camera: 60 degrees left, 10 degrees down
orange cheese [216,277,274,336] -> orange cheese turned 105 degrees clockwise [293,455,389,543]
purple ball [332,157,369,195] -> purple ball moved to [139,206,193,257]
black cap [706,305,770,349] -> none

----

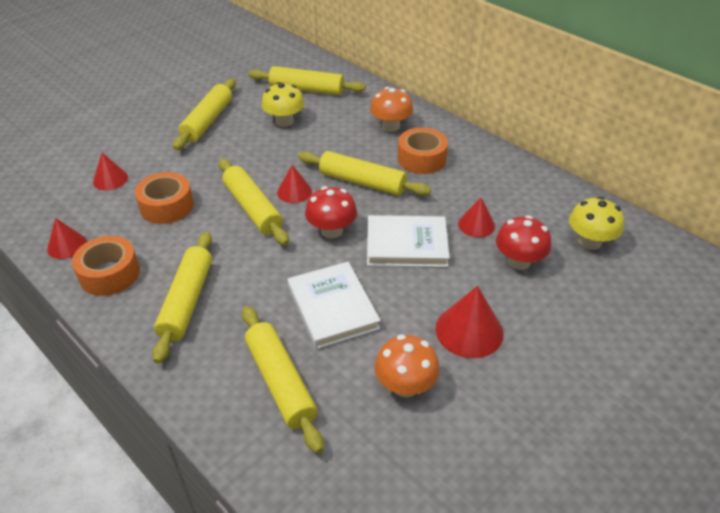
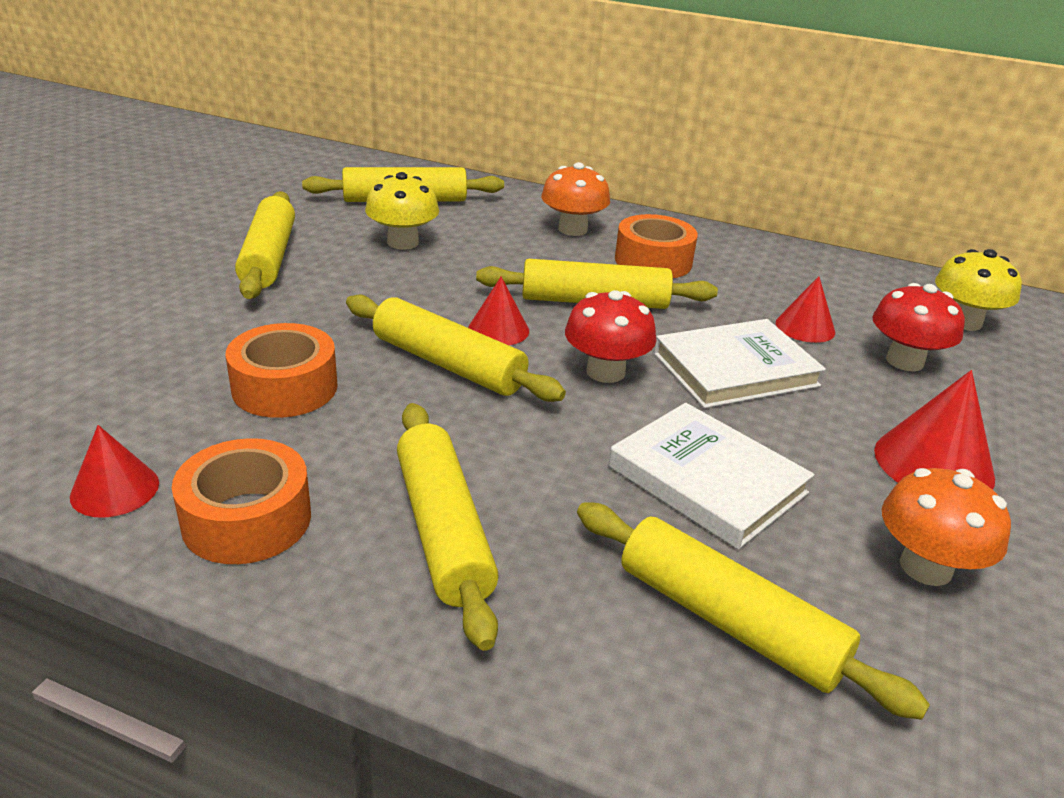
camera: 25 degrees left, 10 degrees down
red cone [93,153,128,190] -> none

----

### EXERCISE PROMPT
Check each line of the entries above for the word "degrees". List the ones that have it.

### RESPONSE TO THE TASK
camera: 60 degrees left, 10 degrees down
orange cheese [216,277,274,336] -> orange cheese turned 105 degrees clockwise [293,455,389,543]
camera: 25 degrees left, 10 degrees down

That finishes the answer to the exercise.